# Stored data:

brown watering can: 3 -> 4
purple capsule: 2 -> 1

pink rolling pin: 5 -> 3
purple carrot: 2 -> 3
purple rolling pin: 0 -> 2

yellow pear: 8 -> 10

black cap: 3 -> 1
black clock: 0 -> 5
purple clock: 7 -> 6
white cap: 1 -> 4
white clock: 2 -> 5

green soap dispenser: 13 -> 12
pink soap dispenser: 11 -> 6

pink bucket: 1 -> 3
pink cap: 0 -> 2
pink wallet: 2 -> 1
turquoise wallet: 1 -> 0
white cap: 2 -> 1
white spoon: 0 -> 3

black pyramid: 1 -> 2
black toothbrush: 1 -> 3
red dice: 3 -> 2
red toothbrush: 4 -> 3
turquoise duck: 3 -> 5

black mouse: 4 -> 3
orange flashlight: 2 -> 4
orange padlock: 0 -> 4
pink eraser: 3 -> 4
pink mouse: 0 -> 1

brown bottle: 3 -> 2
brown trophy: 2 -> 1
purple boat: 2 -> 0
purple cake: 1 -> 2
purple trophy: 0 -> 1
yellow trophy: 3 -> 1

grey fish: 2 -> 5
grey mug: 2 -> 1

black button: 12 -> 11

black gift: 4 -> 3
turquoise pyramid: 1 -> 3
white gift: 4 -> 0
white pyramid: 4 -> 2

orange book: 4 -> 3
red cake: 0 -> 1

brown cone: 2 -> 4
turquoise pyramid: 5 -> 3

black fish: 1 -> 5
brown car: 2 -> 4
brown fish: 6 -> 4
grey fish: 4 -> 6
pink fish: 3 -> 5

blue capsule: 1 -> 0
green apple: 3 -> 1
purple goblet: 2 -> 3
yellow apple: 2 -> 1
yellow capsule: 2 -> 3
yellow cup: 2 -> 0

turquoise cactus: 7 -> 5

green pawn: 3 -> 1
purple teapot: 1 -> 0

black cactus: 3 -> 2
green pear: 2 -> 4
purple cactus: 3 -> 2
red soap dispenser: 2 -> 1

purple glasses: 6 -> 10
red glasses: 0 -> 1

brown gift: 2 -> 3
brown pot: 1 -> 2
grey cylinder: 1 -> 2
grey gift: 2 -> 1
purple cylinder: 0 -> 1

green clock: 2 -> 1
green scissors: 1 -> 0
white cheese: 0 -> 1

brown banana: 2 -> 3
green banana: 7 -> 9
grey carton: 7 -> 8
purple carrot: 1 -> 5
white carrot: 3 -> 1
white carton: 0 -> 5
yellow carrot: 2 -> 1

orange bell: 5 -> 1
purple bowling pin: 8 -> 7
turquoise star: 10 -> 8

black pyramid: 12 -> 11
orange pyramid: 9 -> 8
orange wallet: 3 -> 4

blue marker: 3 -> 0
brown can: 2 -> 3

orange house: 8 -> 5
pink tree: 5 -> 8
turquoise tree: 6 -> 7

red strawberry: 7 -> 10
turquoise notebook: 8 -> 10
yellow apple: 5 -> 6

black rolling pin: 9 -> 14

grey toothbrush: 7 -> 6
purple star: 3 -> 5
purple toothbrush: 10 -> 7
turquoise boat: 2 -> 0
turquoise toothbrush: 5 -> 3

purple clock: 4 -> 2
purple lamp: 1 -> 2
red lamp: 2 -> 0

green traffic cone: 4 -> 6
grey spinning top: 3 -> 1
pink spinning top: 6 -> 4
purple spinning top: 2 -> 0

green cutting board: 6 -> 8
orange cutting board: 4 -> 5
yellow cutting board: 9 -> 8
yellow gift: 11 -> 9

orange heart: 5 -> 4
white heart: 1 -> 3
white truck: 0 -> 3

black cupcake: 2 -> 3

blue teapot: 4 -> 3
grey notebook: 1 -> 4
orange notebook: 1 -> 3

# Required action:
Looking back over the records above, in how many lines does the word "dispenser" occur? Give the number alone.

# Exercise answer:
3